_BRIEF:_ Each entry must be output exactly as it appears.

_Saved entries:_
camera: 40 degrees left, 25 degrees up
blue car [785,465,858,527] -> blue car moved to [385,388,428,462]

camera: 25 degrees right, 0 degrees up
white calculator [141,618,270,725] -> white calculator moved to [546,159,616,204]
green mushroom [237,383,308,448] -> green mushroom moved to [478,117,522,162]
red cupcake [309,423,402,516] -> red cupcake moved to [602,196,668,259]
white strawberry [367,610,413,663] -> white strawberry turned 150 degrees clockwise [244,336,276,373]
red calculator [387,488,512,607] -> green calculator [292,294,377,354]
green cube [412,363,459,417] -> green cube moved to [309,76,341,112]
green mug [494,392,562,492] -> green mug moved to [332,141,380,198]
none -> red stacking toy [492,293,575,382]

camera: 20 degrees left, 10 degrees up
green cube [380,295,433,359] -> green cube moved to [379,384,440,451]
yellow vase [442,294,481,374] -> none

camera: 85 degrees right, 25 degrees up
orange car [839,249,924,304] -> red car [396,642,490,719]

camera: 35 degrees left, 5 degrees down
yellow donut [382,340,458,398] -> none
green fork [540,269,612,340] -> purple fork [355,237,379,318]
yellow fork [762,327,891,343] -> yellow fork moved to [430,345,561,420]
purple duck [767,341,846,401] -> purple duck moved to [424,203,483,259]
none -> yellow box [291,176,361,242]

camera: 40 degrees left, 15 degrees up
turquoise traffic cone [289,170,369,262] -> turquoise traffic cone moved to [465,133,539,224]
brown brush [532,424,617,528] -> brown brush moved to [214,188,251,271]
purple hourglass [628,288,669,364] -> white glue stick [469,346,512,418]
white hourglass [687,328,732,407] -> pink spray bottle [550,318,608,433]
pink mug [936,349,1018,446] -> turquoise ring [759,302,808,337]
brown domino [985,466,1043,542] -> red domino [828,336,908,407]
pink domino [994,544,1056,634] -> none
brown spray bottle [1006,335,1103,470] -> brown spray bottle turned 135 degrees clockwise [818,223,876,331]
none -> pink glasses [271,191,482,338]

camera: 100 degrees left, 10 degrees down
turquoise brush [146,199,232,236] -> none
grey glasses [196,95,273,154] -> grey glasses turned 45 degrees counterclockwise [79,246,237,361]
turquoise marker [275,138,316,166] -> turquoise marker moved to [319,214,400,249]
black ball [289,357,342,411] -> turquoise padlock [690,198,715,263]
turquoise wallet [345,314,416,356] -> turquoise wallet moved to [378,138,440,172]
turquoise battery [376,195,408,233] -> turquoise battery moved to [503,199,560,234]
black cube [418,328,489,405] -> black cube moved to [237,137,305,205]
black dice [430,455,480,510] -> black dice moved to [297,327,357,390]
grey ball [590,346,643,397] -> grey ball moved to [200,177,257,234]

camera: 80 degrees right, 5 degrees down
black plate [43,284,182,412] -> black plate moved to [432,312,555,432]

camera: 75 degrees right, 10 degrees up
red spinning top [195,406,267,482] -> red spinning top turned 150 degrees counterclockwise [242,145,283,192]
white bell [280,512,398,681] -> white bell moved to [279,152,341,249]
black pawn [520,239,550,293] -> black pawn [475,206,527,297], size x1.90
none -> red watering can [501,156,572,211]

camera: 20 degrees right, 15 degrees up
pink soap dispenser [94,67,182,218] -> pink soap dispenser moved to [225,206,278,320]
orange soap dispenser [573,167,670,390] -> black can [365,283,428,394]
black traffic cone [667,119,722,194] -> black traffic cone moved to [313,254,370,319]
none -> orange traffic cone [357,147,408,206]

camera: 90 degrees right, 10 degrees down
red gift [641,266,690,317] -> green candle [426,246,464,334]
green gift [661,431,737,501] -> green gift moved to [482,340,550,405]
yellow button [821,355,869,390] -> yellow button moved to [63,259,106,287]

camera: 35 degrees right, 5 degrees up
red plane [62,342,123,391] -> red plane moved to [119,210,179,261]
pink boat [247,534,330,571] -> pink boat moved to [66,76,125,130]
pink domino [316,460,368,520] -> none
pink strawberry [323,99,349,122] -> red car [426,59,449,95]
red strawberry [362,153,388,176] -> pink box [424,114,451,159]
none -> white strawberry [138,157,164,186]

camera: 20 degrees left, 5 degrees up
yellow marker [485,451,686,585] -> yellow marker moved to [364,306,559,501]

_ANSWER TO THIS PROBLEM:_
camera: 40 degrees left, 25 degrees up
blue car [785,465,858,527] -> blue car moved to [385,388,428,462]

camera: 25 degrees right, 0 degrees up
white calculator [141,618,270,725] -> white calculator moved to [546,159,616,204]
green mushroom [237,383,308,448] -> green mushroom moved to [478,117,522,162]
red cupcake [309,423,402,516] -> red cupcake moved to [602,196,668,259]
white strawberry [367,610,413,663] -> white strawberry turned 150 degrees clockwise [244,336,276,373]
red calculator [387,488,512,607] -> green calculator [292,294,377,354]
green cube [412,363,459,417] -> green cube moved to [309,76,341,112]
green mug [494,392,562,492] -> green mug moved to [332,141,380,198]
none -> red stacking toy [492,293,575,382]

camera: 20 degrees left, 10 degrees up
green cube [380,295,433,359] -> green cube moved to [379,384,440,451]
yellow vase [442,294,481,374] -> none

camera: 85 degrees right, 25 degrees up
orange car [839,249,924,304] -> red car [396,642,490,719]

camera: 35 degrees left, 5 degrees down
yellow donut [382,340,458,398] -> none
green fork [540,269,612,340] -> purple fork [355,237,379,318]
yellow fork [762,327,891,343] -> yellow fork moved to [430,345,561,420]
purple duck [767,341,846,401] -> purple duck moved to [424,203,483,259]
none -> yellow box [291,176,361,242]

camera: 40 degrees left, 15 degrees up
turquoise traffic cone [289,170,369,262] -> turquoise traffic cone moved to [465,133,539,224]
brown brush [532,424,617,528] -> brown brush moved to [214,188,251,271]
purple hourglass [628,288,669,364] -> white glue stick [469,346,512,418]
white hourglass [687,328,732,407] -> pink spray bottle [550,318,608,433]
pink mug [936,349,1018,446] -> turquoise ring [759,302,808,337]
brown domino [985,466,1043,542] -> red domino [828,336,908,407]
pink domino [994,544,1056,634] -> none
brown spray bottle [1006,335,1103,470] -> brown spray bottle turned 135 degrees clockwise [818,223,876,331]
none -> pink glasses [271,191,482,338]

camera: 100 degrees left, 10 degrees down
turquoise brush [146,199,232,236] -> none
grey glasses [196,95,273,154] -> grey glasses turned 45 degrees counterclockwise [79,246,237,361]
turquoise marker [275,138,316,166] -> turquoise marker moved to [319,214,400,249]
black ball [289,357,342,411] -> turquoise padlock [690,198,715,263]
turquoise wallet [345,314,416,356] -> turquoise wallet moved to [378,138,440,172]
turquoise battery [376,195,408,233] -> turquoise battery moved to [503,199,560,234]
black cube [418,328,489,405] -> black cube moved to [237,137,305,205]
black dice [430,455,480,510] -> black dice moved to [297,327,357,390]
grey ball [590,346,643,397] -> grey ball moved to [200,177,257,234]

camera: 80 degrees right, 5 degrees down
black plate [43,284,182,412] -> black plate moved to [432,312,555,432]

camera: 75 degrees right, 10 degrees up
red spinning top [195,406,267,482] -> red spinning top turned 150 degrees counterclockwise [242,145,283,192]
white bell [280,512,398,681] -> white bell moved to [279,152,341,249]
black pawn [520,239,550,293] -> black pawn [475,206,527,297], size x1.90
none -> red watering can [501,156,572,211]

camera: 20 degrees right, 15 degrees up
pink soap dispenser [94,67,182,218] -> pink soap dispenser moved to [225,206,278,320]
orange soap dispenser [573,167,670,390] -> black can [365,283,428,394]
black traffic cone [667,119,722,194] -> black traffic cone moved to [313,254,370,319]
none -> orange traffic cone [357,147,408,206]

camera: 90 degrees right, 10 degrees down
red gift [641,266,690,317] -> green candle [426,246,464,334]
green gift [661,431,737,501] -> green gift moved to [482,340,550,405]
yellow button [821,355,869,390] -> yellow button moved to [63,259,106,287]

camera: 35 degrees right, 5 degrees up
red plane [62,342,123,391] -> red plane moved to [119,210,179,261]
pink boat [247,534,330,571] -> pink boat moved to [66,76,125,130]
pink domino [316,460,368,520] -> none
pink strawberry [323,99,349,122] -> red car [426,59,449,95]
red strawberry [362,153,388,176] -> pink box [424,114,451,159]
none -> white strawberry [138,157,164,186]

camera: 20 degrees left, 5 degrees up
yellow marker [485,451,686,585] -> yellow marker moved to [364,306,559,501]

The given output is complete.